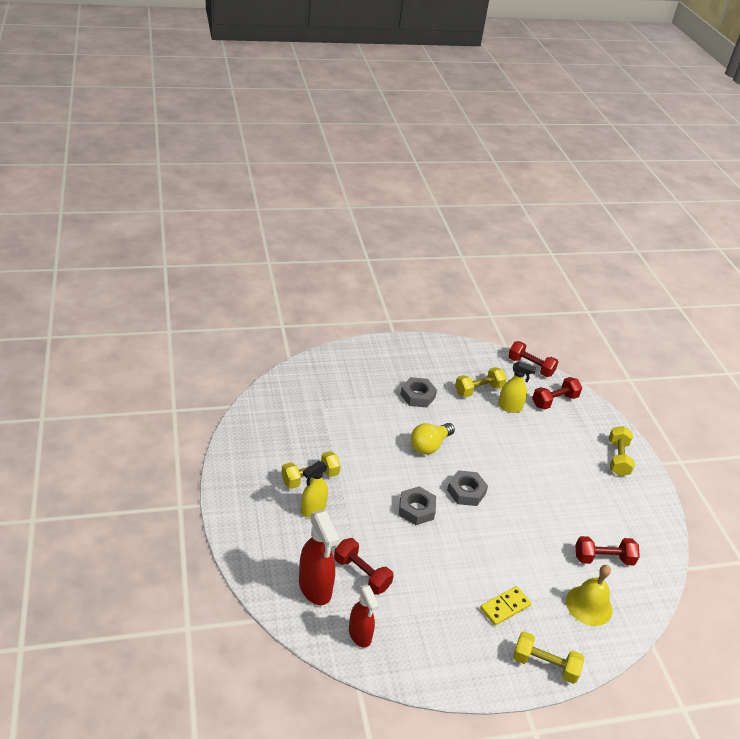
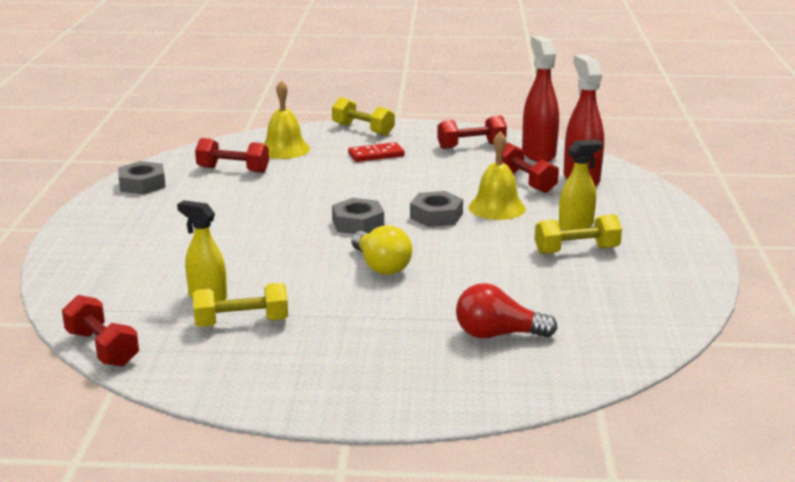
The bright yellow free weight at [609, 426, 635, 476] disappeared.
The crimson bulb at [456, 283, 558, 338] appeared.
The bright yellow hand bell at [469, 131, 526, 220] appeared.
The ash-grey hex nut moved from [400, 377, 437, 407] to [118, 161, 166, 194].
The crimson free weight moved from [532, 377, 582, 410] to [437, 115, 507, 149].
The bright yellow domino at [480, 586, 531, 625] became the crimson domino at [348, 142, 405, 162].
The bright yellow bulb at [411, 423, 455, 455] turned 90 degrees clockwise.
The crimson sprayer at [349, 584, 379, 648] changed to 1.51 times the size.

PROBLEM REQUIREMENTS
The answer should hold the lines from the one containing "The ash-grey hex" through the end of the entries above, set down exactly, with both ends included.

EXERCISE RESULT
The ash-grey hex nut moved from [400, 377, 437, 407] to [118, 161, 166, 194].
The crimson free weight moved from [532, 377, 582, 410] to [437, 115, 507, 149].
The bright yellow domino at [480, 586, 531, 625] became the crimson domino at [348, 142, 405, 162].
The bright yellow bulb at [411, 423, 455, 455] turned 90 degrees clockwise.
The crimson sprayer at [349, 584, 379, 648] changed to 1.51 times the size.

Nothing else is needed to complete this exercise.